_GIVEN DATA:_

══════════

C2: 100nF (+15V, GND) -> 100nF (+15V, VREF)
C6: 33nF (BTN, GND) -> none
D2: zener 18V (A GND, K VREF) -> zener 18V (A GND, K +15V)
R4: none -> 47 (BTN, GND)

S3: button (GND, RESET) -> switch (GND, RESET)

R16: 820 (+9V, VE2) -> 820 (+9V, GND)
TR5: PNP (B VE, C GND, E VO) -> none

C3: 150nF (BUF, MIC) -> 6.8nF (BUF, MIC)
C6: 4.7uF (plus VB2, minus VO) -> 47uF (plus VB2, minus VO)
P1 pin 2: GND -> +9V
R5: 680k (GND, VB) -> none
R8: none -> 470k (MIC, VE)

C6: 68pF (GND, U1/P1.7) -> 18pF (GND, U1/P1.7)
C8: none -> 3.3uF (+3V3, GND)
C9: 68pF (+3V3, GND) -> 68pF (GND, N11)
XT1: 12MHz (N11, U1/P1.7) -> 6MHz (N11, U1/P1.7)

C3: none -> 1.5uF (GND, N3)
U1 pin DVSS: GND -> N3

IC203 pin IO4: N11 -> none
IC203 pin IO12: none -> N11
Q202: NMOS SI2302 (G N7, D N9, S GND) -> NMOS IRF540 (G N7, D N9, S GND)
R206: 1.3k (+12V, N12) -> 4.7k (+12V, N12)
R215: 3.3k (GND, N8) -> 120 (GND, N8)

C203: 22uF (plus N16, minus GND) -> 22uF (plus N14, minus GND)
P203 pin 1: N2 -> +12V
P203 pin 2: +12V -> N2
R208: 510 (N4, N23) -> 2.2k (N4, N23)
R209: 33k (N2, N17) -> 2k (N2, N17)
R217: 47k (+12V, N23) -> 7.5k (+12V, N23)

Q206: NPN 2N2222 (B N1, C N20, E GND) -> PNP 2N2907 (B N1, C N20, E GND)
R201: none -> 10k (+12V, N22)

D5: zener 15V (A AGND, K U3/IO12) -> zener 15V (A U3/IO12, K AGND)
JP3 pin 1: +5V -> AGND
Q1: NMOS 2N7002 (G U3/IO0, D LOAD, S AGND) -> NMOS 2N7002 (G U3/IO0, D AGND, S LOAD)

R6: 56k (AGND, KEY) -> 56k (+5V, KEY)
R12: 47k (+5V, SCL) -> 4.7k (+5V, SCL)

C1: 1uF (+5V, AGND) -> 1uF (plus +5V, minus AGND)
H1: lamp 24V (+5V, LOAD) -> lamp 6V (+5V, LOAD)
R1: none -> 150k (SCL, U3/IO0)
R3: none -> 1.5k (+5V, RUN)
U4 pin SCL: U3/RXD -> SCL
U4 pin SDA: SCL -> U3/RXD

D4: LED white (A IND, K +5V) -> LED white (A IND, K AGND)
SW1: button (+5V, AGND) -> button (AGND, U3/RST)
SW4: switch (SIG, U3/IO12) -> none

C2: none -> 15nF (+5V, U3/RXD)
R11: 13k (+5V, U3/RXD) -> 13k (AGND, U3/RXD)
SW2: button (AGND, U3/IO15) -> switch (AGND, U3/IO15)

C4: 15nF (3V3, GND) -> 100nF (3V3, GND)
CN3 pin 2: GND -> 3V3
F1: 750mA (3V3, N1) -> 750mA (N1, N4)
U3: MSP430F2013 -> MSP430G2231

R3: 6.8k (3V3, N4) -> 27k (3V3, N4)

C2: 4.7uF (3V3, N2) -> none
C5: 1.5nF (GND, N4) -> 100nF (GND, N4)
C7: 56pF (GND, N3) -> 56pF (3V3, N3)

══════════

_ACTIVITY:_ In full and exactly, transcribe the material above.

_OUTPUT FOR THIS TASK:_
C2: 100nF (+15V, GND) -> 100nF (+15V, VREF)
C6: 33nF (BTN, GND) -> none
D2: zener 18V (A GND, K VREF) -> zener 18V (A GND, K +15V)
R4: none -> 47 (BTN, GND)

S3: button (GND, RESET) -> switch (GND, RESET)

R16: 820 (+9V, VE2) -> 820 (+9V, GND)
TR5: PNP (B VE, C GND, E VO) -> none

C3: 150nF (BUF, MIC) -> 6.8nF (BUF, MIC)
C6: 4.7uF (plus VB2, minus VO) -> 47uF (plus VB2, minus VO)
P1 pin 2: GND -> +9V
R5: 680k (GND, VB) -> none
R8: none -> 470k (MIC, VE)

C6: 68pF (GND, U1/P1.7) -> 18pF (GND, U1/P1.7)
C8: none -> 3.3uF (+3V3, GND)
C9: 68pF (+3V3, GND) -> 68pF (GND, N11)
XT1: 12MHz (N11, U1/P1.7) -> 6MHz (N11, U1/P1.7)

C3: none -> 1.5uF (GND, N3)
U1 pin DVSS: GND -> N3

IC203 pin IO4: N11 -> none
IC203 pin IO12: none -> N11
Q202: NMOS SI2302 (G N7, D N9, S GND) -> NMOS IRF540 (G N7, D N9, S GND)
R206: 1.3k (+12V, N12) -> 4.7k (+12V, N12)
R215: 3.3k (GND, N8) -> 120 (GND, N8)

C203: 22uF (plus N16, minus GND) -> 22uF (plus N14, minus GND)
P203 pin 1: N2 -> +12V
P203 pin 2: +12V -> N2
R208: 510 (N4, N23) -> 2.2k (N4, N23)
R209: 33k (N2, N17) -> 2k (N2, N17)
R217: 47k (+12V, N23) -> 7.5k (+12V, N23)

Q206: NPN 2N2222 (B N1, C N20, E GND) -> PNP 2N2907 (B N1, C N20, E GND)
R201: none -> 10k (+12V, N22)

D5: zener 15V (A AGND, K U3/IO12) -> zener 15V (A U3/IO12, K AGND)
JP3 pin 1: +5V -> AGND
Q1: NMOS 2N7002 (G U3/IO0, D LOAD, S AGND) -> NMOS 2N7002 (G U3/IO0, D AGND, S LOAD)

R6: 56k (AGND, KEY) -> 56k (+5V, KEY)
R12: 47k (+5V, SCL) -> 4.7k (+5V, SCL)

C1: 1uF (+5V, AGND) -> 1uF (plus +5V, minus AGND)
H1: lamp 24V (+5V, LOAD) -> lamp 6V (+5V, LOAD)
R1: none -> 150k (SCL, U3/IO0)
R3: none -> 1.5k (+5V, RUN)
U4 pin SCL: U3/RXD -> SCL
U4 pin SDA: SCL -> U3/RXD

D4: LED white (A IND, K +5V) -> LED white (A IND, K AGND)
SW1: button (+5V, AGND) -> button (AGND, U3/RST)
SW4: switch (SIG, U3/IO12) -> none

C2: none -> 15nF (+5V, U3/RXD)
R11: 13k (+5V, U3/RXD) -> 13k (AGND, U3/RXD)
SW2: button (AGND, U3/IO15) -> switch (AGND, U3/IO15)

C4: 15nF (3V3, GND) -> 100nF (3V3, GND)
CN3 pin 2: GND -> 3V3
F1: 750mA (3V3, N1) -> 750mA (N1, N4)
U3: MSP430F2013 -> MSP430G2231

R3: 6.8k (3V3, N4) -> 27k (3V3, N4)

C2: 4.7uF (3V3, N2) -> none
C5: 1.5nF (GND, N4) -> 100nF (GND, N4)
C7: 56pF (GND, N3) -> 56pF (3V3, N3)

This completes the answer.